Start of Data shown
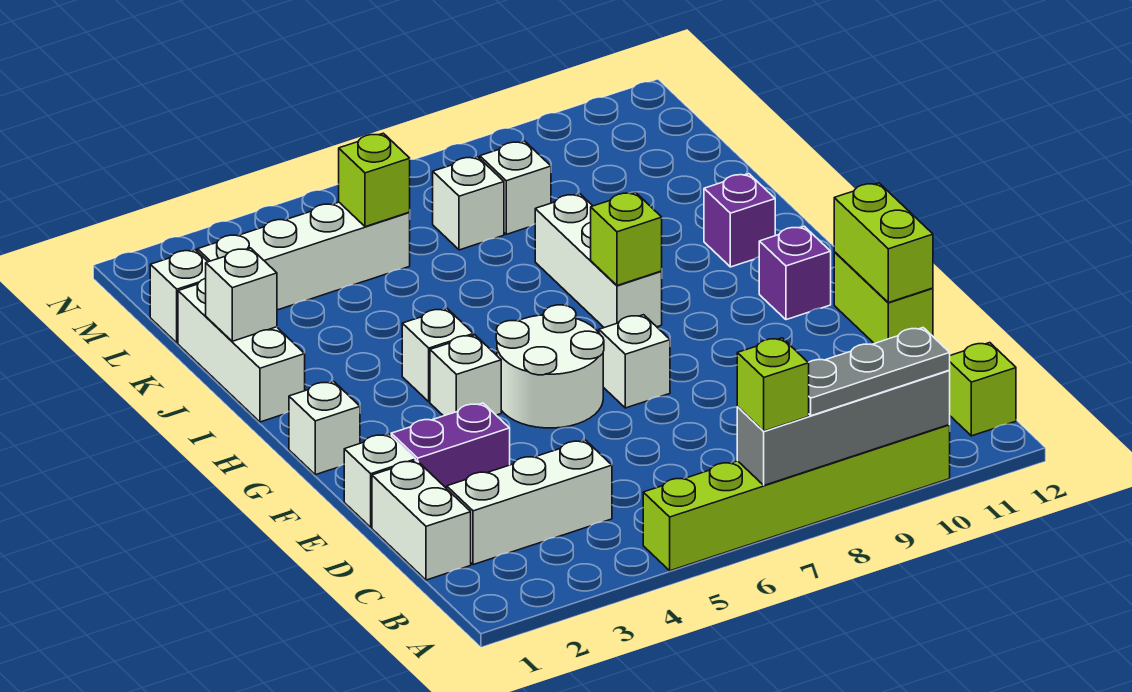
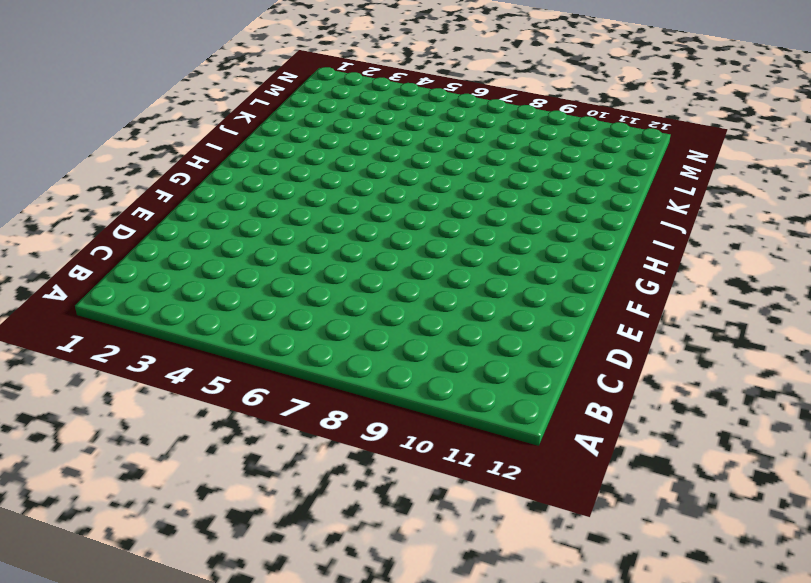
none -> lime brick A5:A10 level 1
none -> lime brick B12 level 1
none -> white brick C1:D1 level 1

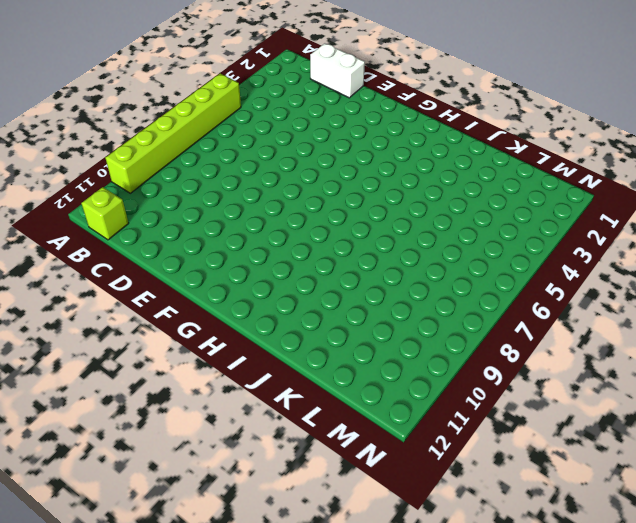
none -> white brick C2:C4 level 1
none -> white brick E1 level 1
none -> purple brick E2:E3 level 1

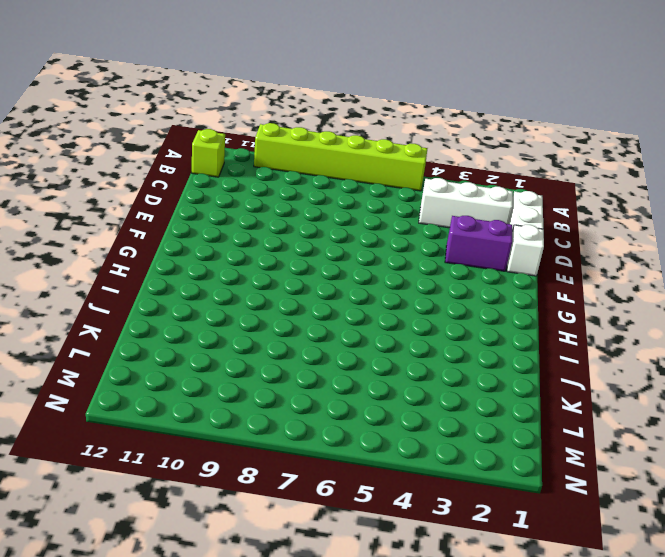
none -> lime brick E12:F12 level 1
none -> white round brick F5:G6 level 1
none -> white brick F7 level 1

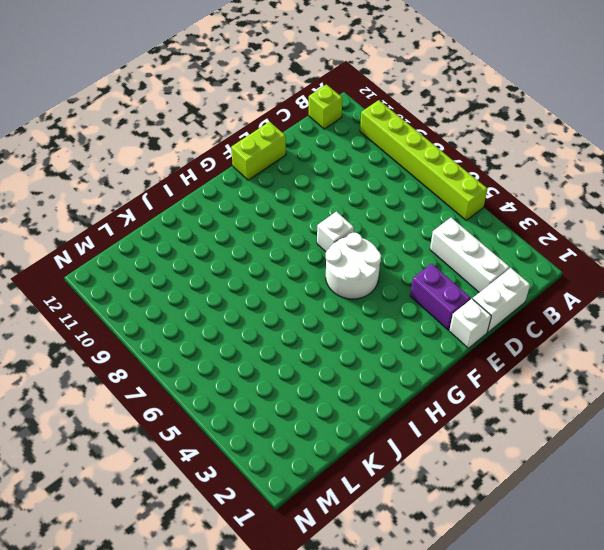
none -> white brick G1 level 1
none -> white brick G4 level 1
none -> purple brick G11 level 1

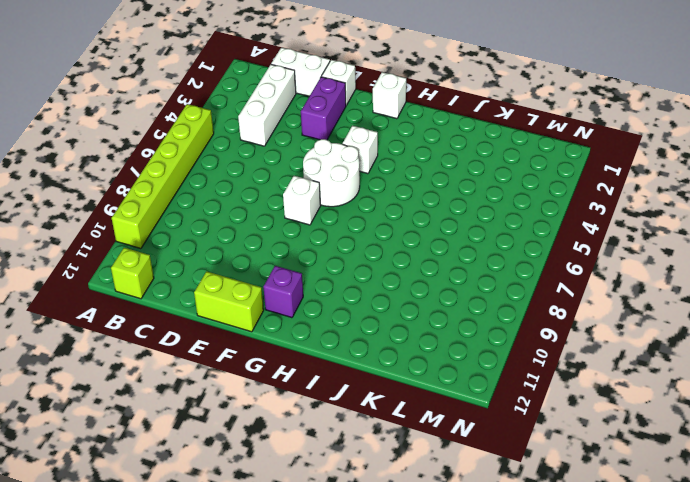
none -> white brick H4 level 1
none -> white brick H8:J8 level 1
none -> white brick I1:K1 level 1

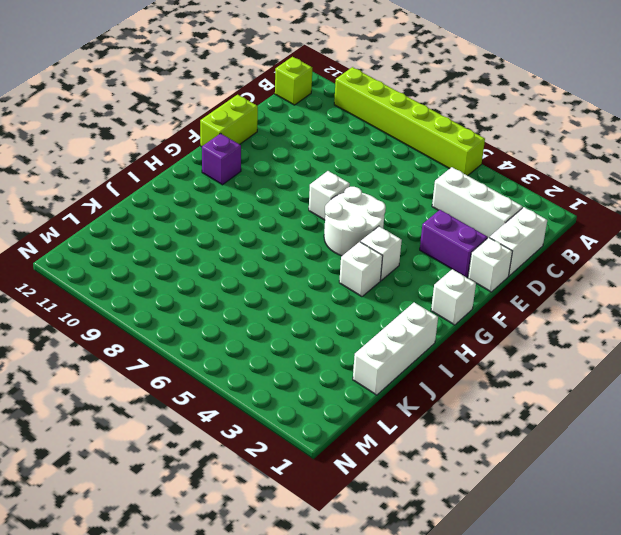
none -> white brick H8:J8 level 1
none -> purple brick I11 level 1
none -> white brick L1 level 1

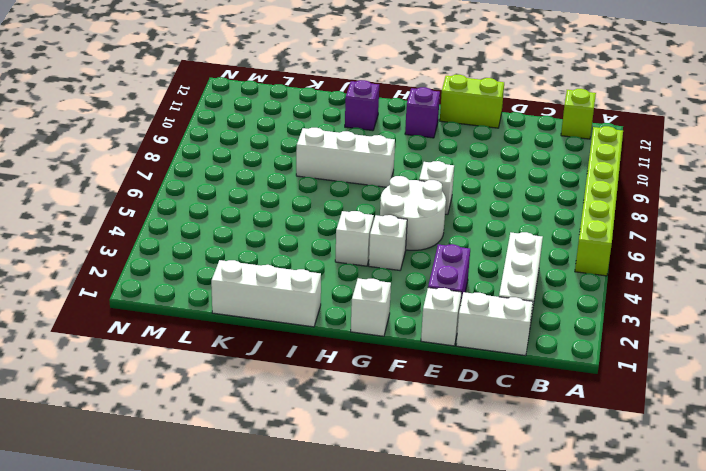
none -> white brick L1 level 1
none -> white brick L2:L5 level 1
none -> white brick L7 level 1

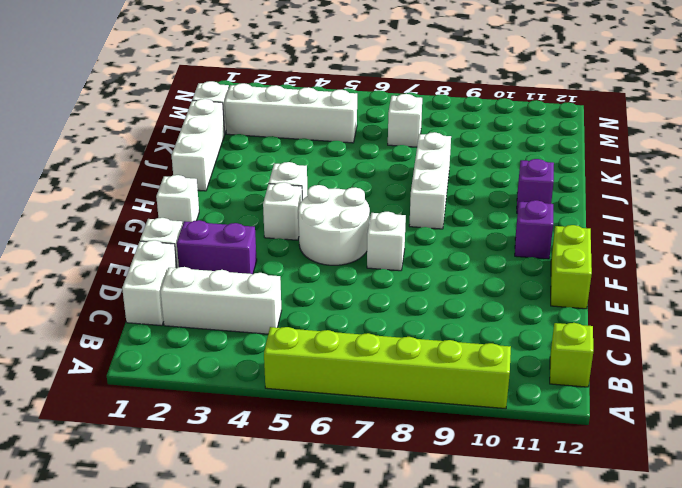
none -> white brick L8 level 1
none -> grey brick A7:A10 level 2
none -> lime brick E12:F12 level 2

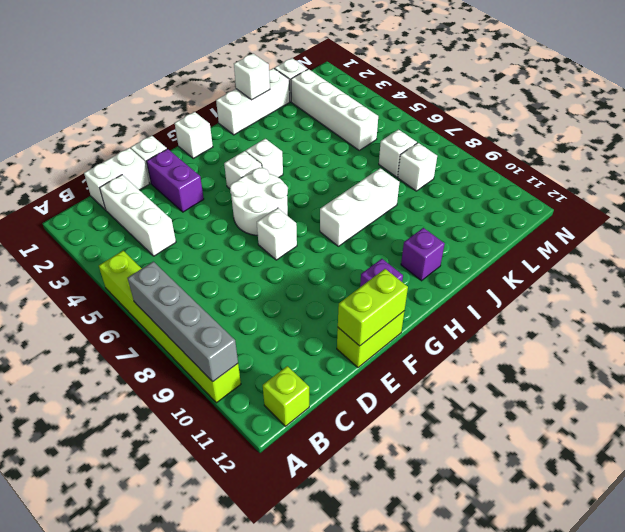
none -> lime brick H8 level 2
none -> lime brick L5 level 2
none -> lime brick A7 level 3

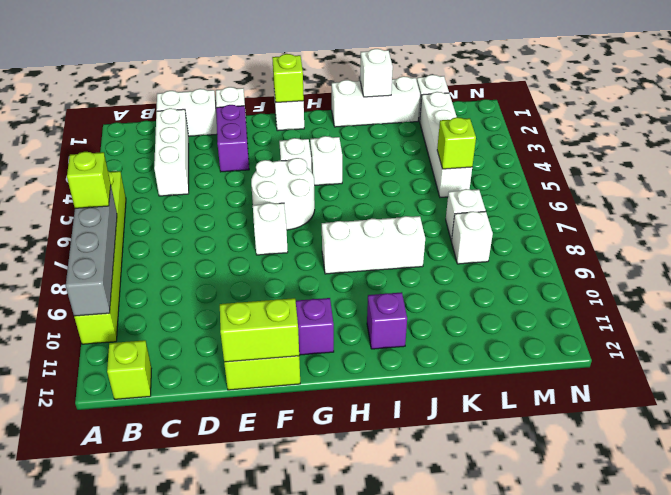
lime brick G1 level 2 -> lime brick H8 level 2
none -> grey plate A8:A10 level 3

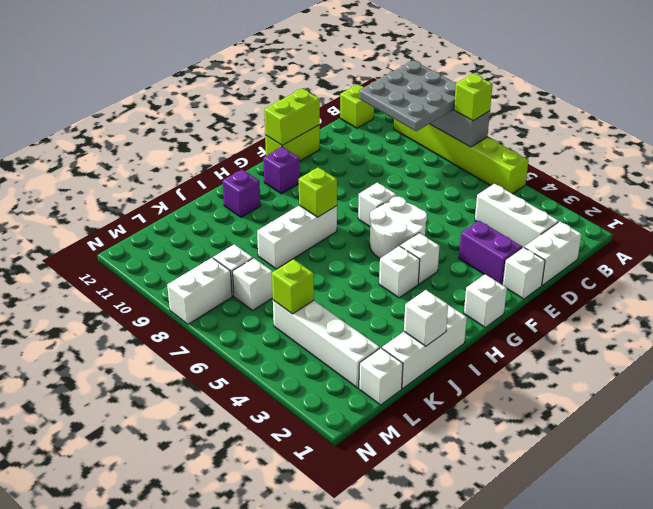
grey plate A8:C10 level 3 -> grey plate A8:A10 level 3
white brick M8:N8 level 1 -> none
End of Data shown
Start of Data shown
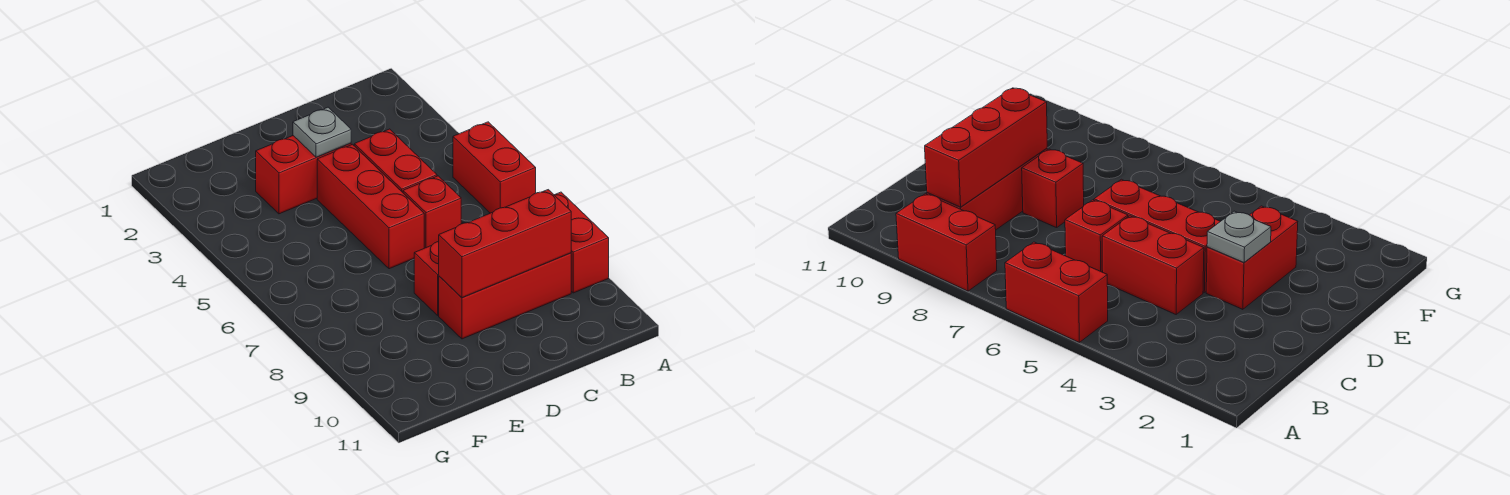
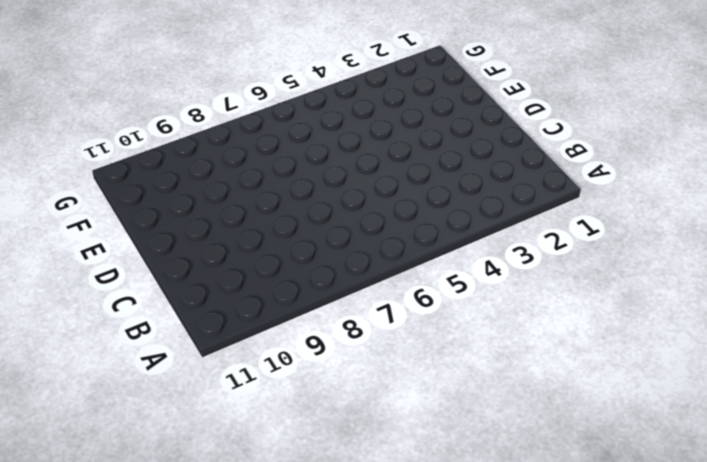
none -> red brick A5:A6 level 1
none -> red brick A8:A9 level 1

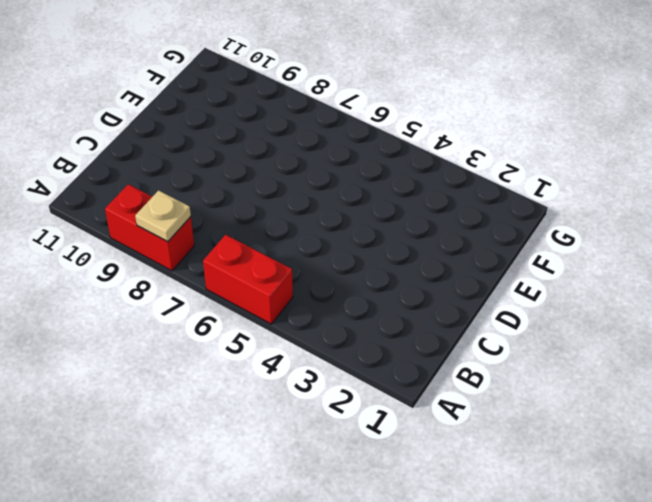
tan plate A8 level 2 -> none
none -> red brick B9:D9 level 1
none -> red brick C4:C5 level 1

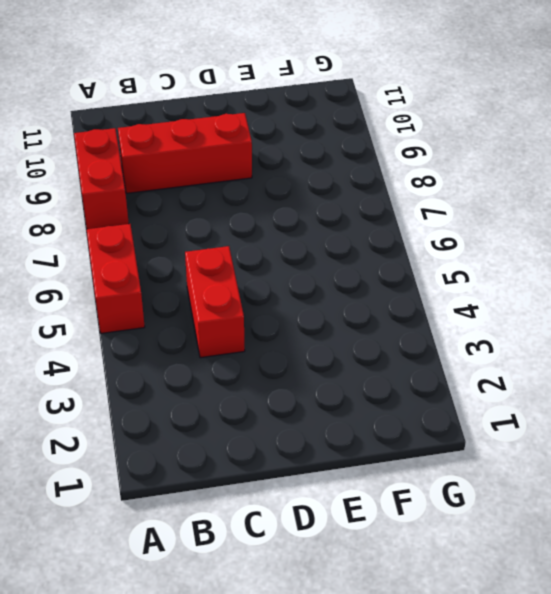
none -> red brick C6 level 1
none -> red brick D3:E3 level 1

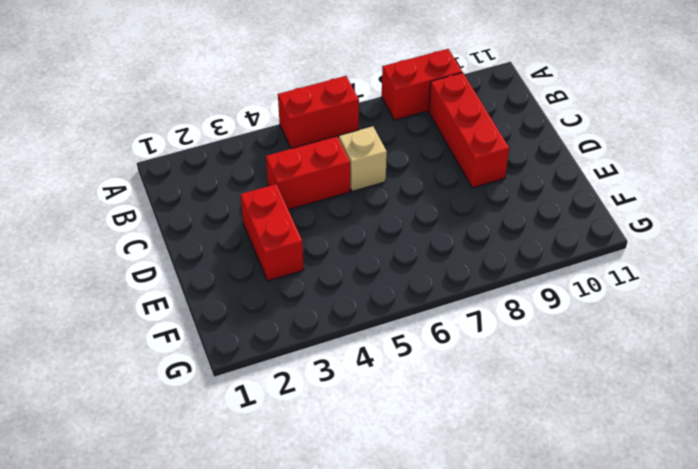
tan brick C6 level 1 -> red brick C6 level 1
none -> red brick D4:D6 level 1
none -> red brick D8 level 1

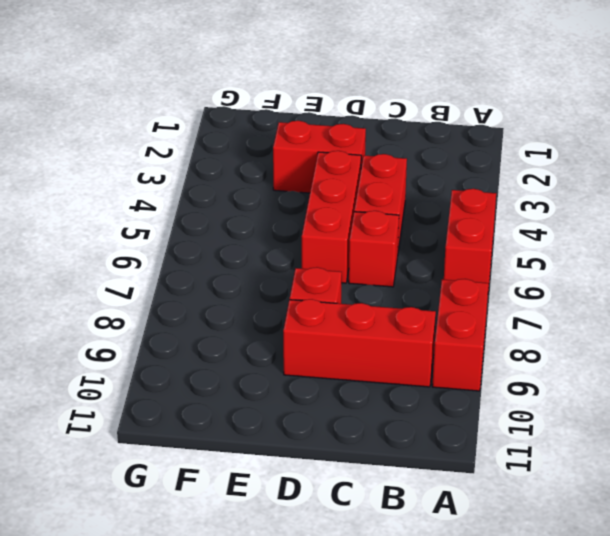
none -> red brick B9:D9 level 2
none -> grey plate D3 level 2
End of Data shown
- **Work order**
Look above for the line with "none -> red brick B9:D9 level 1", then give again exactly every line from there through the line with "none -> grey plate D3 level 2", skipping the pictures.

- **Solution below**
none -> red brick B9:D9 level 1
none -> red brick C4:C5 level 1

none -> red brick C6 level 1
none -> red brick D3:E3 level 1

tan brick C6 level 1 -> red brick C6 level 1
none -> red brick D4:D6 level 1
none -> red brick D8 level 1

none -> red brick B9:D9 level 2
none -> grey plate D3 level 2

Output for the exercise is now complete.